• TASK ITEM: Print exactly, and only, the lines running from the line containing "U11: NAND (in" through the end of the records below.

• Change listing data:
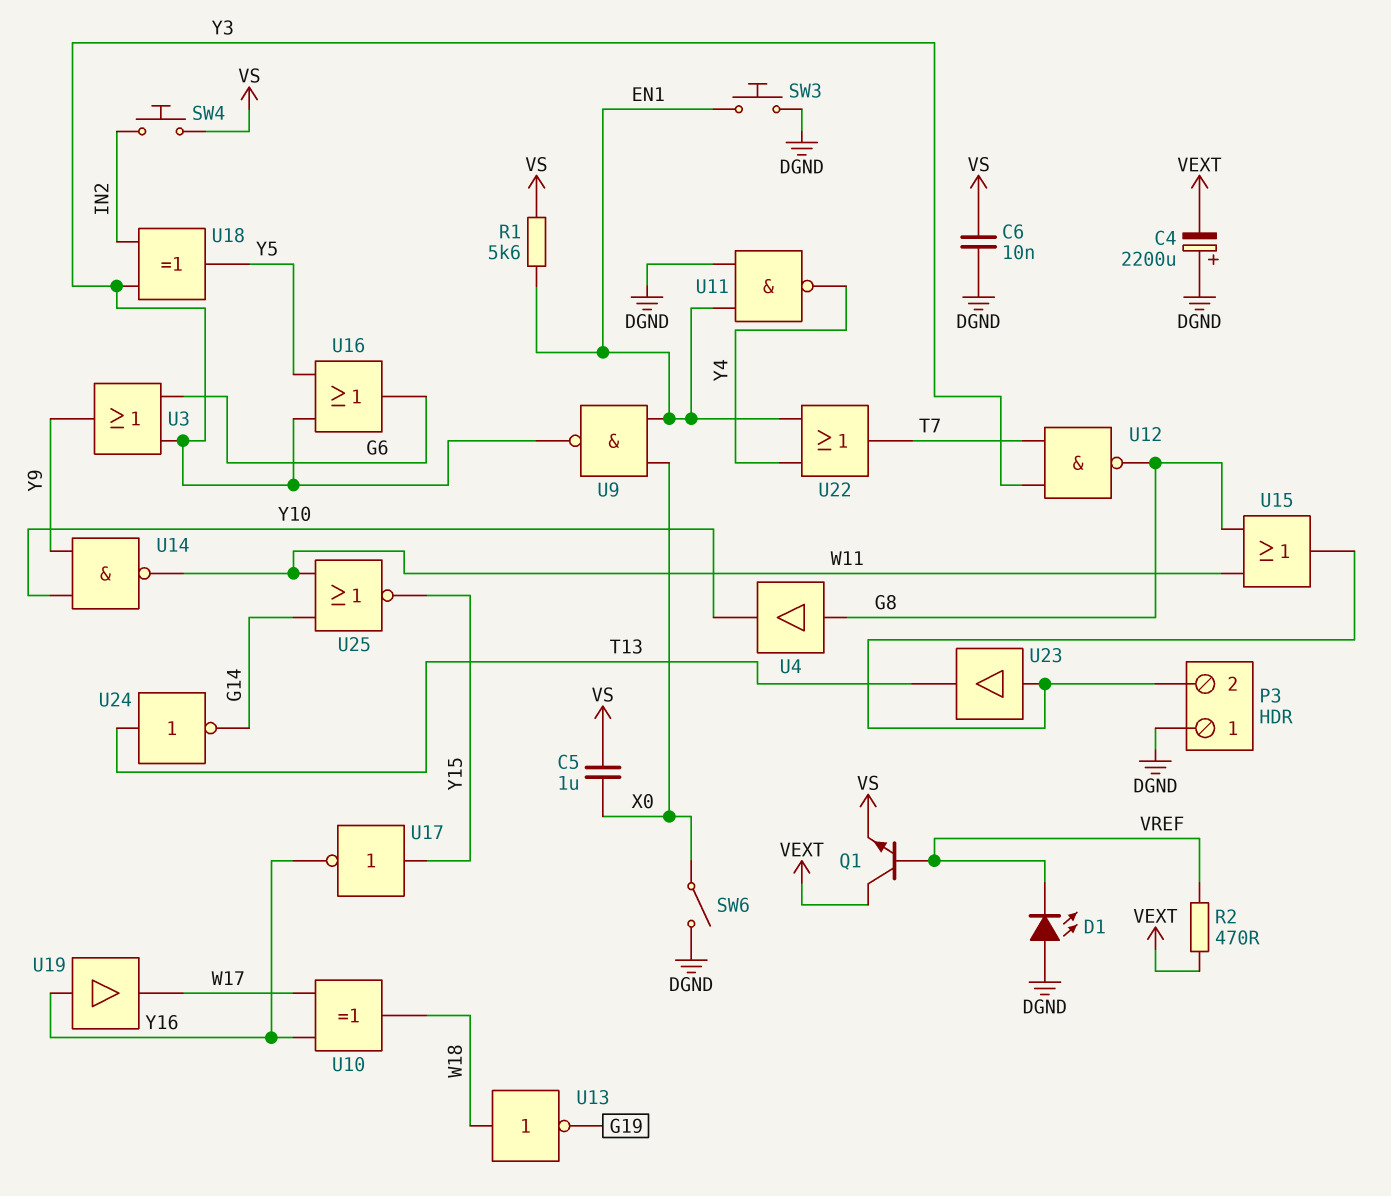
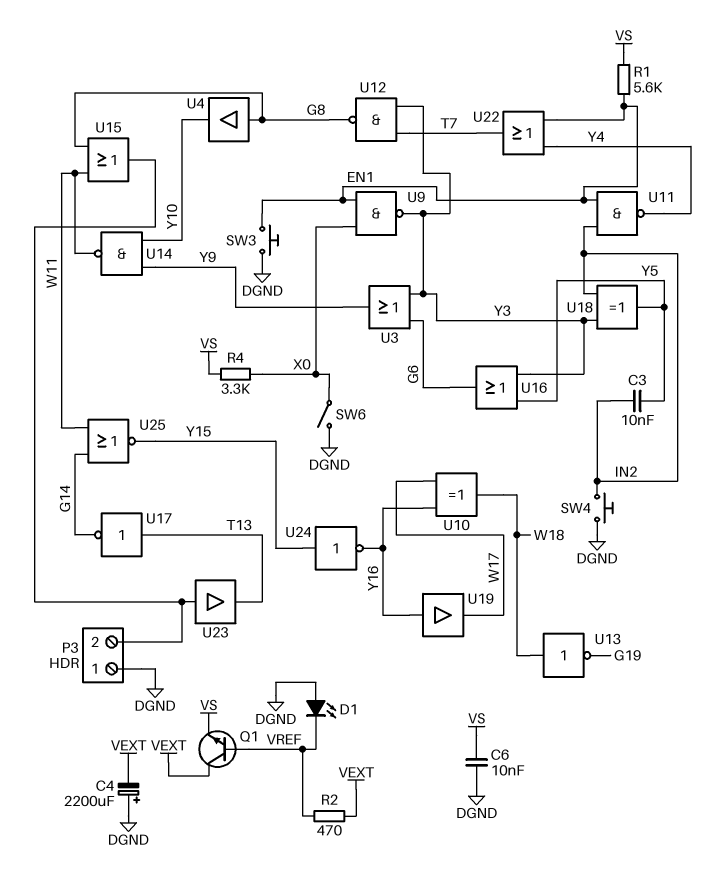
C3: none -> 10nF (IN2, Y5)
C5: 1uF (VS, X0) -> none
R4: none -> 3.3k (VS, X0)
SW4: button (IN2, VS) -> button (DGND, IN2)
U11: NAND (in DGND, in EN1, out Y4) -> NAND (in EN1, in IN2, out Y4)
U17: NOT (in Y15, out Y16) -> NOT (in T13, out G14)
U24: NOT (in T13, out G14) -> NOT (in Y15, out Y16)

• COMPLETED TASK:
U11: NAND (in DGND, in EN1, out Y4) -> NAND (in EN1, in IN2, out Y4)
U17: NOT (in Y15, out Y16) -> NOT (in T13, out G14)
U24: NOT (in T13, out G14) -> NOT (in Y15, out Y16)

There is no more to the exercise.